_AIM OF THE EXERCISE_. A faithful copy of the data is the goal; set it down exactly, without the images.

:: DATA

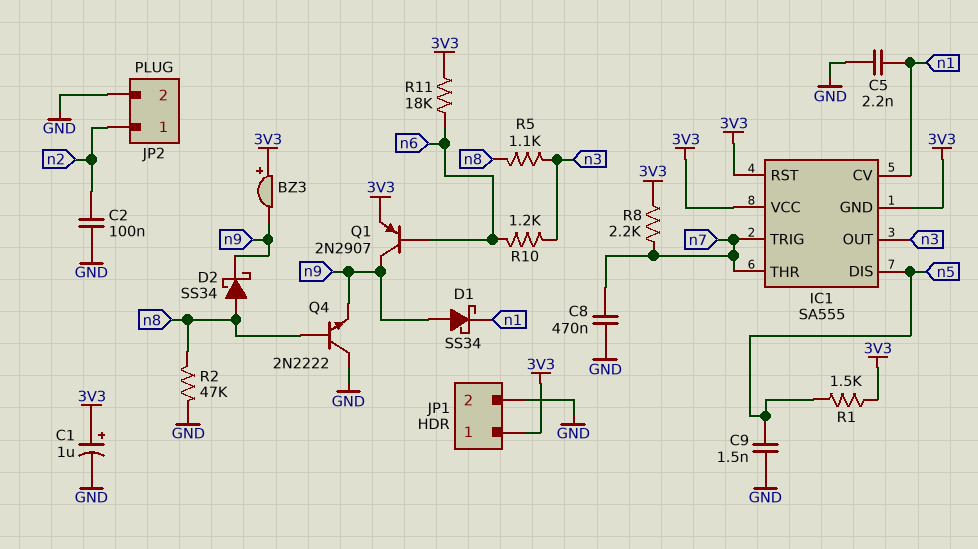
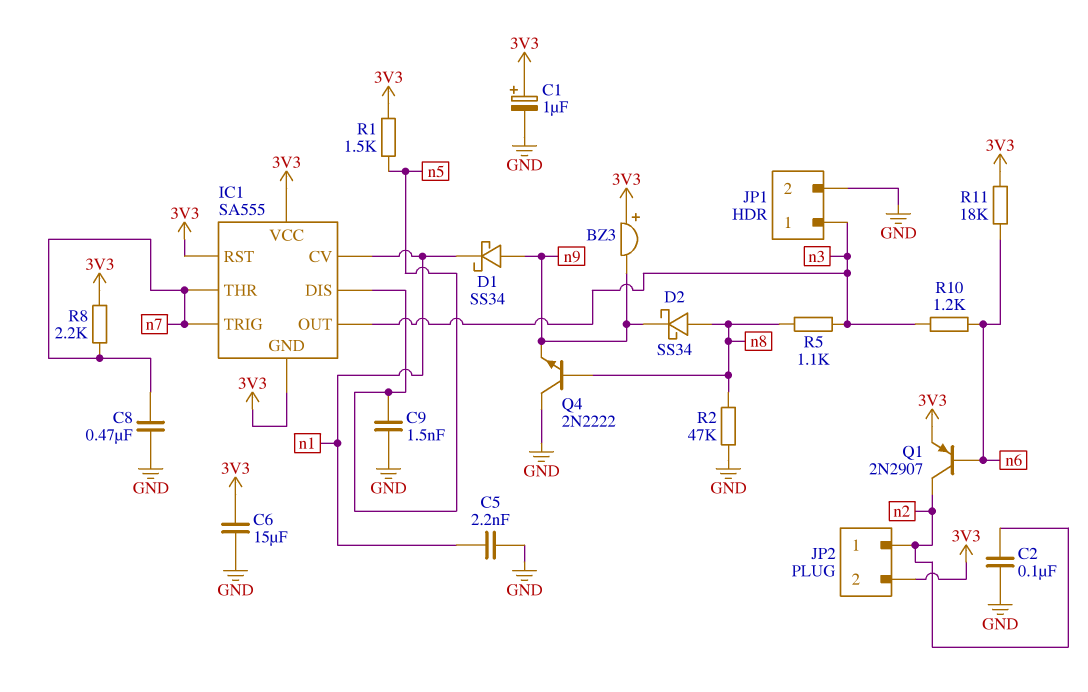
C6: none -> 15uF (3V3, GND)
JP1 pin 1: 3V3 -> n3
JP2 pin 2: GND -> 3V3
Q1: PNP 2N2907 (B n6, C n9, E 3V3) -> PNP 2N2907 (B n6, C n2, E 3V3)

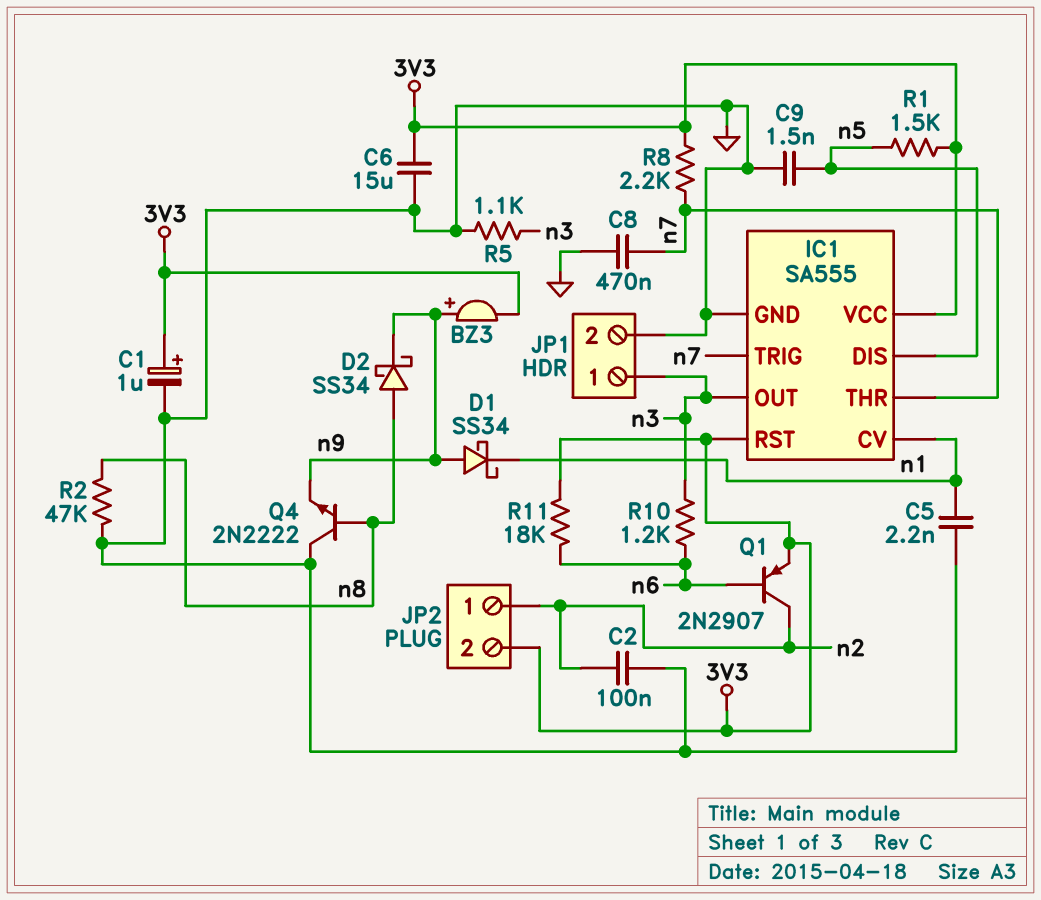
BZ3: buzzer (plus 3V3, minus n9) -> buzzer (plus n9, minus 3V3)
IC1 pin GND: 3V3 -> GND
R5: 1.1k (n3, n8) -> 1.1k (GND, n3)

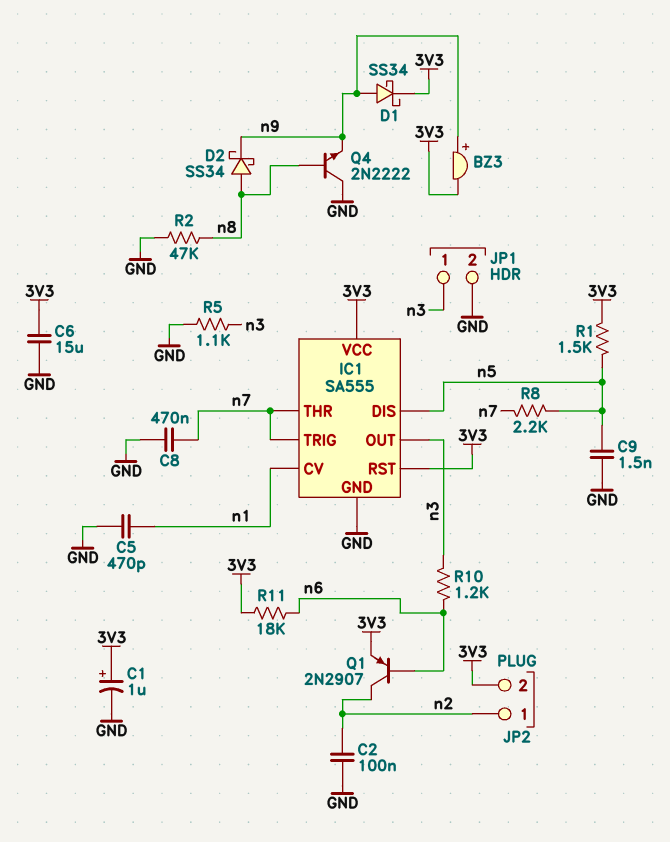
C5: 2.2nF (GND, n1) -> 470pF (GND, n1)
D1: schottky SS34 (A n9, K n1) -> schottky SS34 (A n9, K 3V3)
R8: 2.2k (3V3, n7) -> 2.2k (n5, n7)

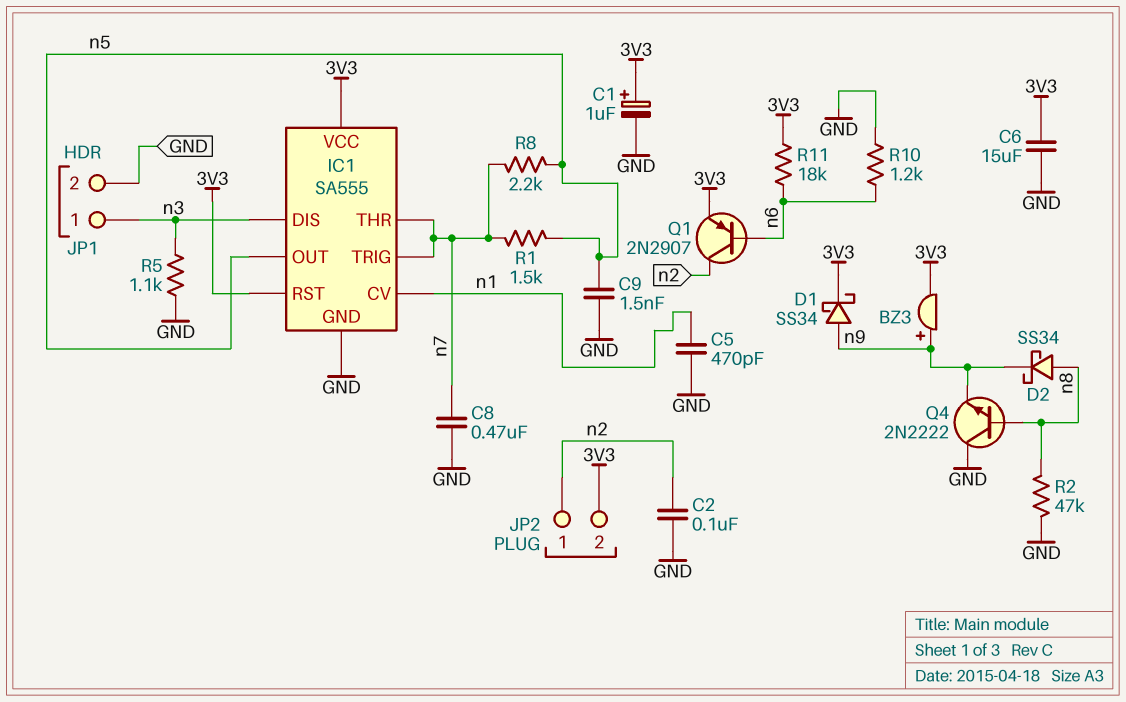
IC1 pin DIS: n5 -> n3
IC1 pin OUT: n3 -> n5
R1: 1.5k (3V3, n5) -> 1.5k (n5, n7)
R10: 1.2k (n3, n6) -> 1.2k (GND, n6)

::::

_YOUR SOLUTION_.
C6: none -> 15uF (3V3, GND)
JP1 pin 1: 3V3 -> n3
JP2 pin 2: GND -> 3V3
Q1: PNP 2N2907 (B n6, C n9, E 3V3) -> PNP 2N2907 (B n6, C n2, E 3V3)

BZ3: buzzer (plus 3V3, minus n9) -> buzzer (plus n9, minus 3V3)
IC1 pin GND: 3V3 -> GND
R5: 1.1k (n3, n8) -> 1.1k (GND, n3)

C5: 2.2nF (GND, n1) -> 470pF (GND, n1)
D1: schottky SS34 (A n9, K n1) -> schottky SS34 (A n9, K 3V3)
R8: 2.2k (3V3, n7) -> 2.2k (n5, n7)

IC1 pin DIS: n5 -> n3
IC1 pin OUT: n3 -> n5
R1: 1.5k (3V3, n5) -> 1.5k (n5, n7)
R10: 1.2k (n3, n6) -> 1.2k (GND, n6)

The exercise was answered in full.